Task to complete » Repeat only the stretch of lines below that runs from the line with "C5: 100nF (GND, VSS) -> 100nF (+12V, GND)" through the line with "U3 pin OUT: +12V -> GND", unaltered.

Given data »
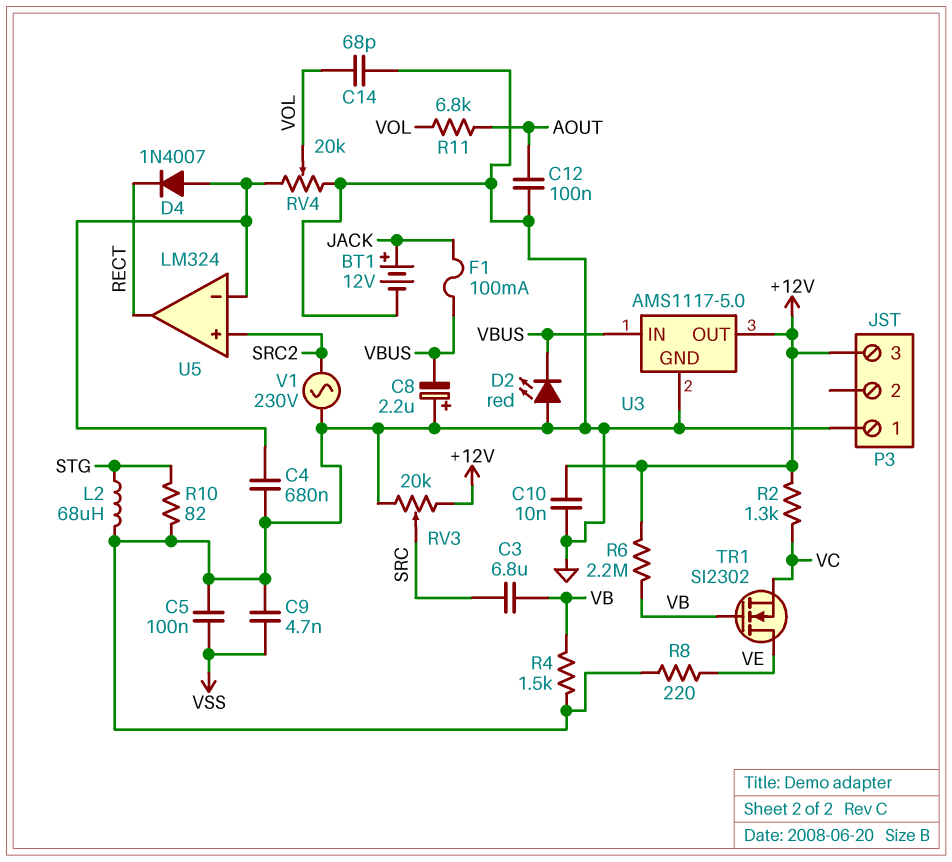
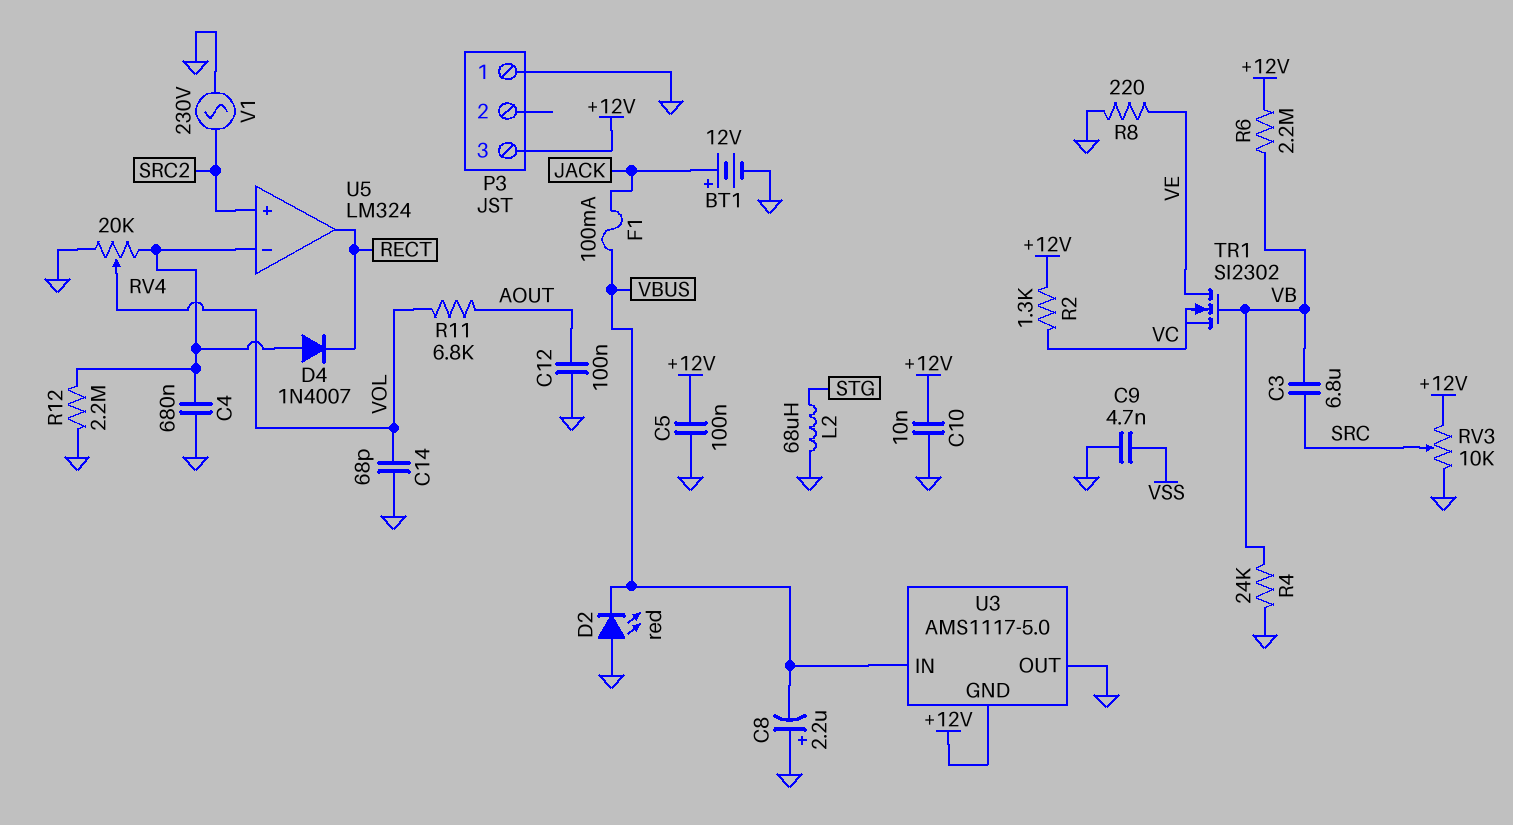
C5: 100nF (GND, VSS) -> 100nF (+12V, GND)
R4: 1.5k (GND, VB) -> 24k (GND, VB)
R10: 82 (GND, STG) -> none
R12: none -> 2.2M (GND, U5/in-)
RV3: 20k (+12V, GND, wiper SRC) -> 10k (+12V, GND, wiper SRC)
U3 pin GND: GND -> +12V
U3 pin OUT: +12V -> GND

...

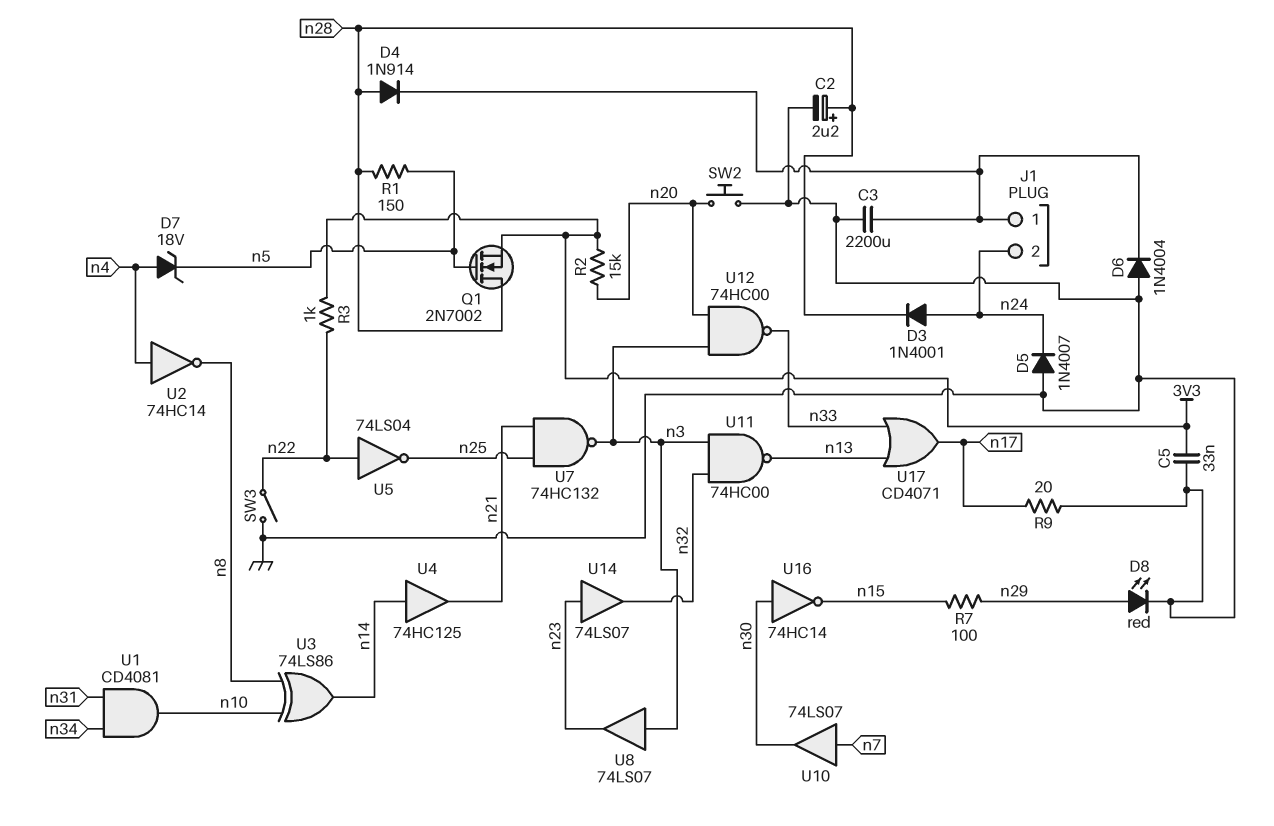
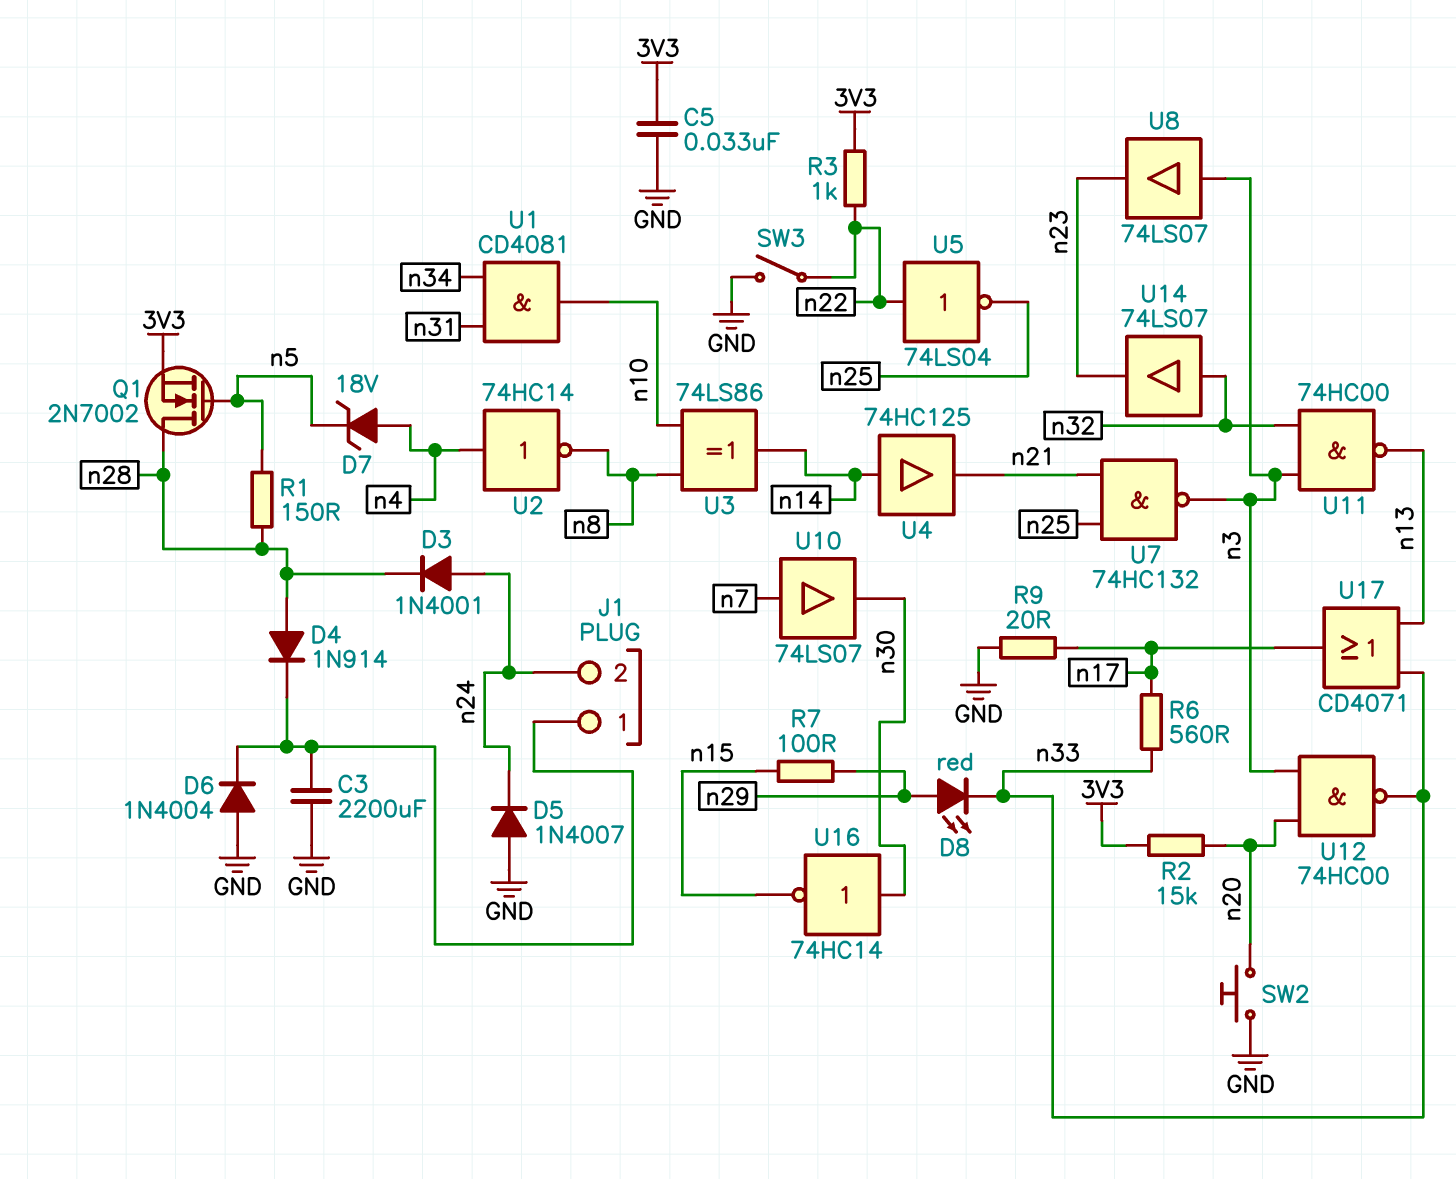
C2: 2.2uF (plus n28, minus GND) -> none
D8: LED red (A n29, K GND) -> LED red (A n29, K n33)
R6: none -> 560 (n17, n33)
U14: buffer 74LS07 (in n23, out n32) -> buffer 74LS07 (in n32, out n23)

Task solution »
C5: 100nF (GND, VSS) -> 100nF (+12V, GND)
R4: 1.5k (GND, VB) -> 24k (GND, VB)
R10: 82 (GND, STG) -> none
R12: none -> 2.2M (GND, U5/in-)
RV3: 20k (+12V, GND, wiper SRC) -> 10k (+12V, GND, wiper SRC)
U3 pin GND: GND -> +12V
U3 pin OUT: +12V -> GND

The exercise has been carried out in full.